Start of Block

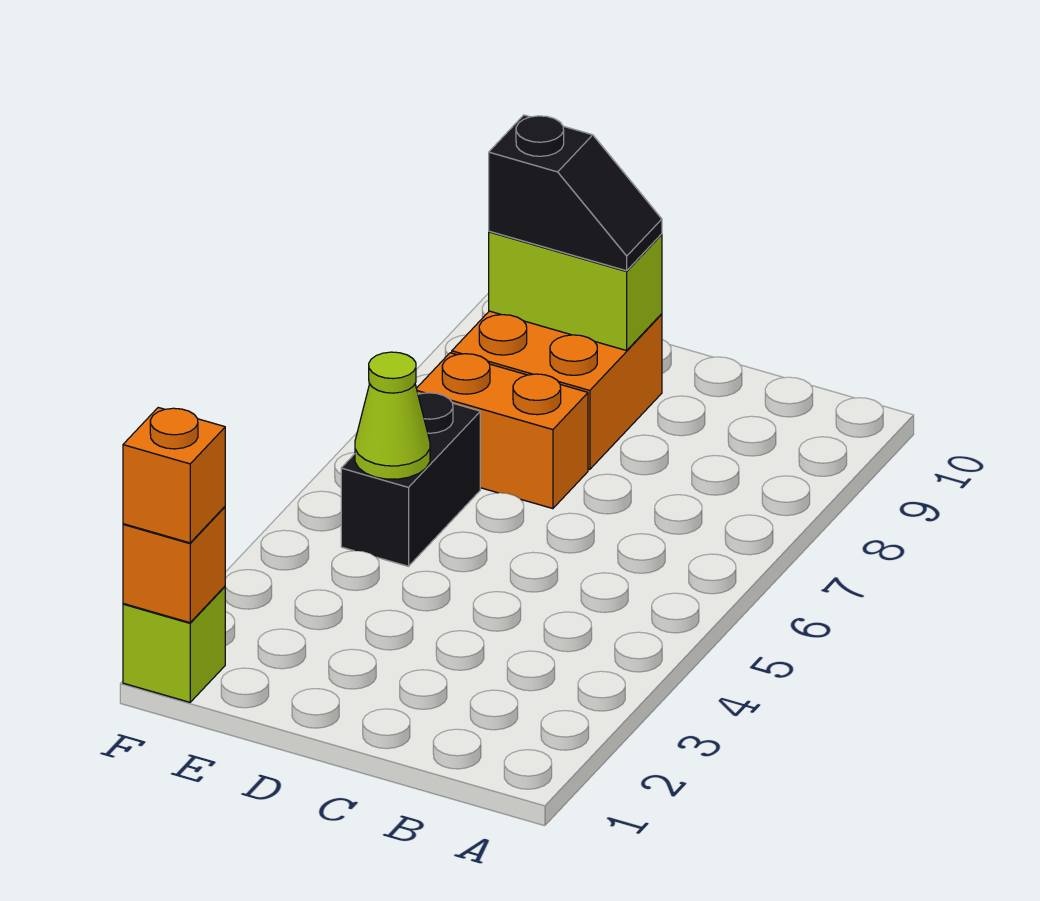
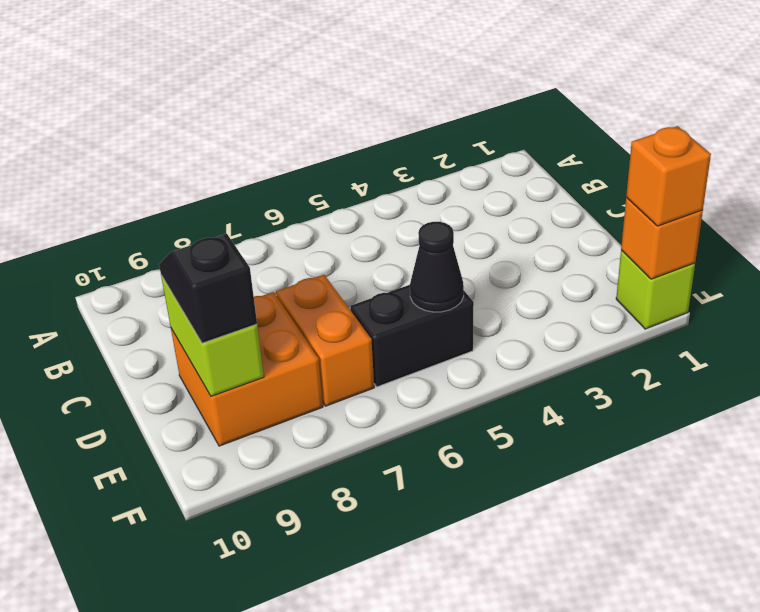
lime cone E5 level 2 -> black cone E5 level 2

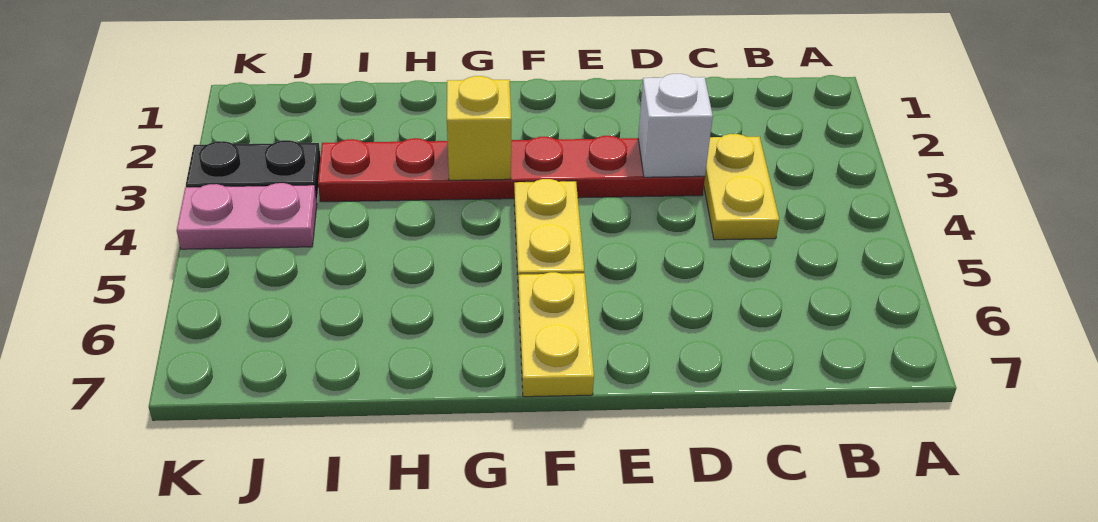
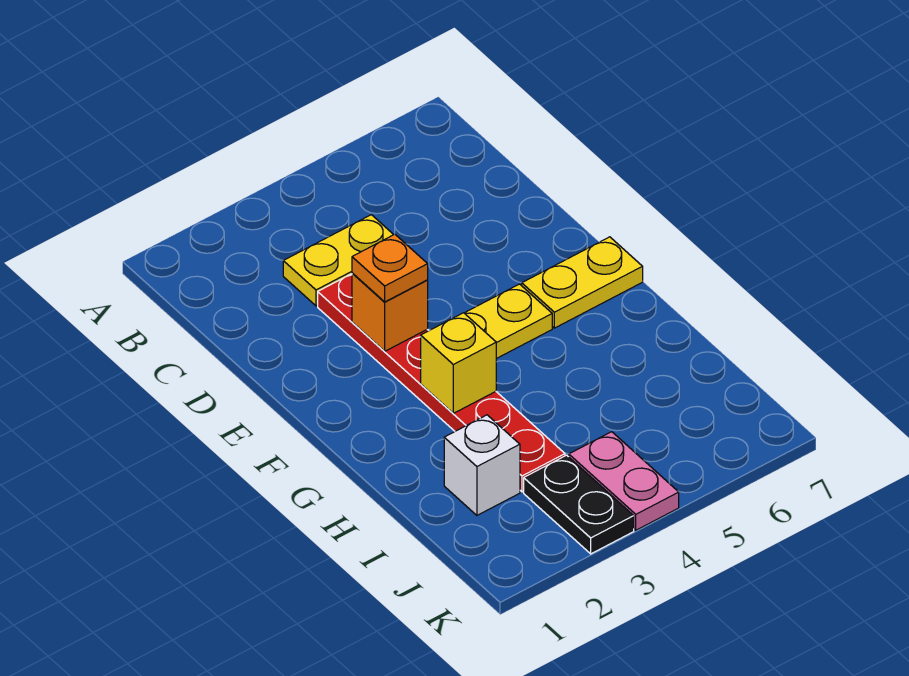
white brick D3 level 2 -> white brick I2 level 1
none -> orange brick E3 level 2
none -> orange plate E3 level 3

End of Block

**What you are asked to do:**
Except for the pictures, the whole listing above should be transcribed exactly.

**Answer for this exercise:**
lime cone E5 level 2 -> black cone E5 level 2

white brick D3 level 2 -> white brick I2 level 1
none -> orange brick E3 level 2
none -> orange plate E3 level 3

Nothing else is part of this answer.